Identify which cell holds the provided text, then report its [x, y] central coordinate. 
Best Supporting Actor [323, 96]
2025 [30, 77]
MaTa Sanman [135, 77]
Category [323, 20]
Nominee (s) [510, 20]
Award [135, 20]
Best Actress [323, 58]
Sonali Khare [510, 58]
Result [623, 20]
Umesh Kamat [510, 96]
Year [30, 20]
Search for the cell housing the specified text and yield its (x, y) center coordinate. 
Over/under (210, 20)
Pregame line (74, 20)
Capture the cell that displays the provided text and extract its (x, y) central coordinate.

=====

### Directions for this task
Output all of the rows above as a JSON list of strings, one string per row, skipping any blank lines.

### Final result
[
  "Identify which cell holds the provided text, then report its [x, y] central coordinate. ",
  "Best Supporting Actor [323, 96]",
  "2025 [30, 77]",
  "MaTa Sanman [135, 77]",
  "Category [323, 20]",
  "Nominee (s) [510, 20]",
  "Award [135, 20]",
  "Best Actress [323, 58]",
  "Sonali Khare [510, 58]",
  "Result [623, 20]",
  "Umesh Kamat [510, 96]",
  "Year [30, 20]",
  "Search for the cell housing the specified text and yield its (x, y) center coordinate. ",
  "Over/under (210, 20)",
  "Pregame line (74, 20)",
  "Capture the cell that displays the provided text and extract its (x, y) central coordinate."
]